Modification records:
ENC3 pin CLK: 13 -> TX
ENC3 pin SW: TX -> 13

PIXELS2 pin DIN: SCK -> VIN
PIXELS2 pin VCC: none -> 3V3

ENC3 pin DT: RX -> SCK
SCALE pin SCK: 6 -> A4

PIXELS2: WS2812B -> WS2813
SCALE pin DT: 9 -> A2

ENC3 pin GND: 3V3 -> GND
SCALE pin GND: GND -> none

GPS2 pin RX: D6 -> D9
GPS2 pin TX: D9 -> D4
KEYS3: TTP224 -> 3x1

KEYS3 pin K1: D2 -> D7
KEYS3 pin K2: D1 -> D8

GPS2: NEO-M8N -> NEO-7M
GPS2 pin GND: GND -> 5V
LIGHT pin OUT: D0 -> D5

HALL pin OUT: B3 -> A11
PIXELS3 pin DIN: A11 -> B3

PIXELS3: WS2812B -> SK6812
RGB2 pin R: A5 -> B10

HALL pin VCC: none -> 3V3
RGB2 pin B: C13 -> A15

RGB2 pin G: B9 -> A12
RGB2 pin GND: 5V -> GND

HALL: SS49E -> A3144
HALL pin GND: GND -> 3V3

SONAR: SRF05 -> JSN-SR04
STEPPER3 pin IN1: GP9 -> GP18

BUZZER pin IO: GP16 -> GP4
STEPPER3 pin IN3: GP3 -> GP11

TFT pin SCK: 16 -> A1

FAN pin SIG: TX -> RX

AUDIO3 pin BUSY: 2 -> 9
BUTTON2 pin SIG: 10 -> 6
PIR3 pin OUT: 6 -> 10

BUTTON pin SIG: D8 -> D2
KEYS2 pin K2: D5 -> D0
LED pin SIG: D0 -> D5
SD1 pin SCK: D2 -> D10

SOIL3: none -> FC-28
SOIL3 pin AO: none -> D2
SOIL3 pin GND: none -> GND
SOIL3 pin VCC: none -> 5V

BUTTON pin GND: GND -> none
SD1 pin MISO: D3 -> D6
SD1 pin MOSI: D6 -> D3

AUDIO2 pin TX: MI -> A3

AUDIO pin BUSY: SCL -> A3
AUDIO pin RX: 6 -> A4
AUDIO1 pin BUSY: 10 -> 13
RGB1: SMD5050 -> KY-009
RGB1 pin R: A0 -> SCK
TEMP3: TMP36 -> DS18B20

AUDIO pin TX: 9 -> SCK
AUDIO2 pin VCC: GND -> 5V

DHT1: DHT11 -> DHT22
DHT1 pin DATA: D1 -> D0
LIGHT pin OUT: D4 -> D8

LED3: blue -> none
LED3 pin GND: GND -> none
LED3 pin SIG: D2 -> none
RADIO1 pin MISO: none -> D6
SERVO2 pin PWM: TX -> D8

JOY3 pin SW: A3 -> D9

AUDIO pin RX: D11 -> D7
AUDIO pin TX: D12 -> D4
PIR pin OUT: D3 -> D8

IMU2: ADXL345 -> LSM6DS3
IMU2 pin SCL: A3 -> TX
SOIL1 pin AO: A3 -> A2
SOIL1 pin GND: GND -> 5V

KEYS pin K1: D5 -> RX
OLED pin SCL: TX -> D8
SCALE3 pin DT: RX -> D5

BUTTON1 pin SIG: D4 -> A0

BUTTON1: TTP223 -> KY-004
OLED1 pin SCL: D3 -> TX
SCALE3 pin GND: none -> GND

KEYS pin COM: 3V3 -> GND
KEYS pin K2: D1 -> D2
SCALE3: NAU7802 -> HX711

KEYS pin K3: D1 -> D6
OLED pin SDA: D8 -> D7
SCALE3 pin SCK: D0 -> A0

What to produce: Among the records above, a stretch begins at the line containing "HALL pin GND: GND -> 3V3" and ends at the line containing "SD1 pin MOSI: D6 -> D3". Restate that stretch word for word, and nothing else.

Written answer:
HALL pin GND: GND -> 3V3

SONAR: SRF05 -> JSN-SR04
STEPPER3 pin IN1: GP9 -> GP18

BUZZER pin IO: GP16 -> GP4
STEPPER3 pin IN3: GP3 -> GP11

TFT pin SCK: 16 -> A1

FAN pin SIG: TX -> RX

AUDIO3 pin BUSY: 2 -> 9
BUTTON2 pin SIG: 10 -> 6
PIR3 pin OUT: 6 -> 10

BUTTON pin SIG: D8 -> D2
KEYS2 pin K2: D5 -> D0
LED pin SIG: D0 -> D5
SD1 pin SCK: D2 -> D10

SOIL3: none -> FC-28
SOIL3 pin AO: none -> D2
SOIL3 pin GND: none -> GND
SOIL3 pin VCC: none -> 5V

BUTTON pin GND: GND -> none
SD1 pin MISO: D3 -> D6
SD1 pin MOSI: D6 -> D3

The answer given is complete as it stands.